◆ What is required
Quote the stretch of the data from the line that contains "Considering the sizes" through the line that contains "Identify the location of grocery", both included, reproducing each line verbatim and nothing else.

◆ Records to process
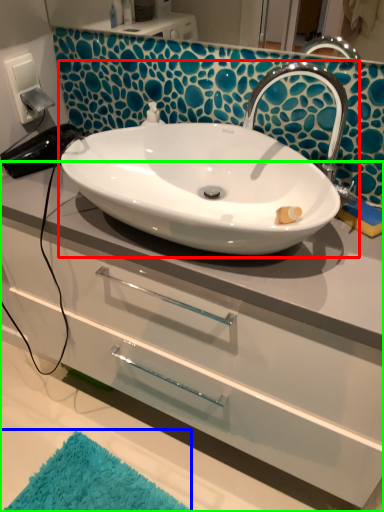
Question: Which is nearer to the sink (highlighted by a red box)? bath mat (highlighted by a blue box) or bathroom cabinet (highlighted by a green box).

Choices:
 (A) bath mat
 (B) bathroom cabinet

Answer: (B)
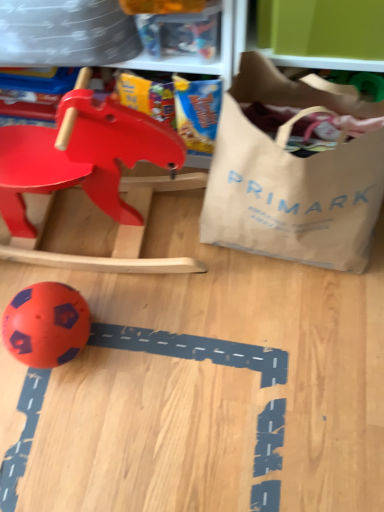
Where is `matte plastic rocking horse at upper left, the first toy when ordered from top to bottom`? The height and width of the screenshot is (512, 384). matte plastic rocking horse at upper left, the first toy when ordered from top to bottom is located at coordinates (92, 177).

Between brown paper bag at right and matte plastic rocking horse at upper left, placed as the second toy when sorted from bottom to top, which one has smaller width?

Thinner between the two is matte plastic rocking horse at upper left, placed as the second toy when sorted from bottom to top.

From the image's perspective, between brown paper bag at right and matte plastic rocking horse at upper left, placed as the second toy when sorted from bottom to top, who is located below?

From the image's view, matte plastic rocking horse at upper left, placed as the second toy when sorted from bottom to top, is below.

Does brown paper bag at right contain matte plastic rocking horse at upper left, placed as the second toy when sorted from bottom to top?

Actually, matte plastic rocking horse at upper left, placed as the second toy when sorted from bottom to top, is outside brown paper bag at right.

Does orange rubber ball at lower left, positioned as the first toy in bottom-to-top order, have a smaller size compared to brown paper bag at right?

Indeed, orange rubber ball at lower left, positioned as the first toy in bottom-to-top order, has a smaller size compared to brown paper bag at right.

From the image's perspective, which object appears higher, orange rubber ball at lower left, positioned as the first toy in bottom-to-top order, or brown paper bag at right?

From the image's view, brown paper bag at right is above.

Which is farther from the camera, (39, 292) or (249, 130)?

The point (39, 292) is more distant.

From a real-world perspective, starting from the brown paper bag at right, which toy is the 2nd one below it? Please provide its 2D coordinates.

[(46, 324)]

Looking at this image, is matte plastic rocking horse at upper left, placed as the second toy when sorted from bottom to top, situated inside orange rubber ball at lower left, the 2th toy positioned from the top, or outside?

matte plastic rocking horse at upper left, placed as the second toy when sorted from bottom to top, is located beyond the bounds of orange rubber ball at lower left, the 2th toy positioned from the top.

Looking at this image, is matte plastic rocking horse at upper left, placed as the second toy when sorted from bottom to top, oriented towards orange rubber ball at lower left, the 2th toy positioned from the top?

Yes, matte plastic rocking horse at upper left, placed as the second toy when sorted from bottom to top, faces towards orange rubber ball at lower left, the 2th toy positioned from the top.

Is matte plastic rocking horse at upper left, placed as the second toy when sorted from bottom to top, not close to orange rubber ball at lower left, the 2th toy positioned from the top?

matte plastic rocking horse at upper left, placed as the second toy when sorted from bottom to top, is actually quite close to orange rubber ball at lower left, the 2th toy positioned from the top.

Which is correct: orange rubber ball at lower left, positioned as the first toy in bottom-to-top order, is inside matte plastic rocking horse at upper left, the first toy when ordered from top to bottom, or outside of it?

orange rubber ball at lower left, positioned as the first toy in bottom-to-top order, cannot be found inside matte plastic rocking horse at upper left, the first toy when ordered from top to bottom.

In the scene shown: Is orange rubber ball at lower left, the 2th toy positioned from the top, facing away from matte plastic rocking horse at upper left, the first toy when ordered from top to bottom?

Absolutely, orange rubber ball at lower left, the 2th toy positioned from the top, is directed away from matte plastic rocking horse at upper left, the first toy when ordered from top to bottom.

Does orange rubber ball at lower left, positioned as the first toy in bottom-to-top order, touch matte plastic rocking horse at upper left, placed as the second toy when sorted from bottom to top?

orange rubber ball at lower left, positioned as the first toy in bottom-to-top order, is not next to matte plastic rocking horse at upper left, placed as the second toy when sorted from bottom to top, and they're not touching.

Considering the relative sizes of orange rubber ball at lower left, positioned as the first toy in bottom-to-top order, and matte plastic rocking horse at upper left, the first toy when ordered from top to bottom, in the image provided, is orange rubber ball at lower left, positioned as the first toy in bottom-to-top order, taller than matte plastic rocking horse at upper left, the first toy when ordered from top to bottom,?

No.

How different are the orientations of brown paper bag at right and orange rubber ball at lower left, positioned as the first toy in bottom-to-top order, in degrees?

brown paper bag at right and orange rubber ball at lower left, positioned as the first toy in bottom-to-top order, are facing 0.261 degrees away from each other.

Could you tell me if brown paper bag at right is facing orange rubber ball at lower left, the 2th toy positioned from the top?

No, brown paper bag at right is not aimed at orange rubber ball at lower left, the 2th toy positioned from the top.

Considering the sizes of objects brown paper bag at right and orange rubber ball at lower left, the 2th toy positioned from the top, in the image provided, who is thinner, brown paper bag at right or orange rubber ball at lower left, the 2th toy positioned from the top,?

With smaller width is orange rubber ball at lower left, the 2th toy positioned from the top.

Which is in front, brown paper bag at right or orange rubber ball at lower left, positioned as the first toy in bottom-to-top order?

brown paper bag at right.

Identify the location of grocery bag above the matte plastic rocking horse at upper left, placed as the second toy when sorted from bottom to top (from the image's perspective). Image resolution: width=384 pixels, height=512 pixels. (292, 179).

From a real-world perspective, who is located higher, matte plastic rocking horse at upper left, the first toy when ordered from top to bottom, or brown paper bag at right?

brown paper bag at right.

Is matte plastic rocking horse at upper left, the first toy when ordered from top to bottom, in front of or behind brown paper bag at right in the image?

matte plastic rocking horse at upper left, the first toy when ordered from top to bottom, is behind brown paper bag at right.

Are matte plastic rocking horse at upper left, placed as the second toy when sorted from bottom to top, and brown paper bag at right beside each other?

matte plastic rocking horse at upper left, placed as the second toy when sorted from bottom to top, and brown paper bag at right are not in contact.

In order to click on grocery bag on the right side of matte plastic rocking horse at upper left, the first toy when ordered from top to bottom in this screenshot , I will do `click(292, 179)`.

Find the location of `the 2nd toy to the left of the brown paper bag at right, counting from the anchor's position`. the 2nd toy to the left of the brown paper bag at right, counting from the anchor's position is located at coordinates (46, 324).

Looking at the image, which one is located further to matte plastic rocking horse at upper left, placed as the second toy when sorted from bottom to top, orange rubber ball at lower left, positioned as the first toy in bottom-to-top order, or brown paper bag at right?

Based on the image, orange rubber ball at lower left, positioned as the first toy in bottom-to-top order, appears to be further to matte plastic rocking horse at upper left, placed as the second toy when sorted from bottom to top.

Estimate the real-world distances between objects in this image. Which object is further from orange rubber ball at lower left, the 2th toy positioned from the top, matte plastic rocking horse at upper left, the first toy when ordered from top to bottom, or brown paper bag at right?

The object further to orange rubber ball at lower left, the 2th toy positioned from the top, is brown paper bag at right.

In the scene shown: Looking at the image, which one is located closer to orange rubber ball at lower left, positioned as the first toy in bottom-to-top order, brown paper bag at right or matte plastic rocking horse at upper left, placed as the second toy when sorted from bottom to top?

The object closer to orange rubber ball at lower left, positioned as the first toy in bottom-to-top order, is matte plastic rocking horse at upper left, placed as the second toy when sorted from bottom to top.

When comparing their distances from brown paper bag at right, does matte plastic rocking horse at upper left, placed as the second toy when sorted from bottom to top, or orange rubber ball at lower left, positioned as the first toy in bottom-to-top order, seem closer?

Among the two, matte plastic rocking horse at upper left, placed as the second toy when sorted from bottom to top, is located nearer to brown paper bag at right.

When comparing their distances from matte plastic rocking horse at upper left, the first toy when ordered from top to bottom, does brown paper bag at right or orange rubber ball at lower left, the 2th toy positioned from the top, seem closer?

Based on the image, brown paper bag at right appears to be nearer to matte plastic rocking horse at upper left, the first toy when ordered from top to bottom.

Which object lies nearer to the anchor point brown paper bag at right, orange rubber ball at lower left, positioned as the first toy in bottom-to-top order, or matte plastic rocking horse at upper left, placed as the second toy when sorted from bottom to top?

Among the two, matte plastic rocking horse at upper left, placed as the second toy when sorted from bottom to top, is located nearer to brown paper bag at right.

Identify the location of toy situated between orange rubber ball at lower left, the 2th toy positioned from the top, and brown paper bag at right from left to right. (92, 177).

◆ Task result
Considering the sizes of objects brown paper bag at right and orange rubber ball at lower left, the 2th toy positioned from the top, in the image provided, who is thinner, brown paper bag at right or orange rubber ball at lower left, the 2th toy positioned from the top,?

With smaller width is orange rubber ball at lower left, the 2th toy positioned from the top.

Which is in front, brown paper bag at right or orange rubber ball at lower left, positioned as the first toy in bottom-to-top order?

brown paper bag at right.

Identify the location of grocery bag above the matte plastic rocking horse at upper left, placed as the second toy when sorted from bottom to top (from the image's perspective). Image resolution: width=384 pixels, height=512 pixels. (292, 179).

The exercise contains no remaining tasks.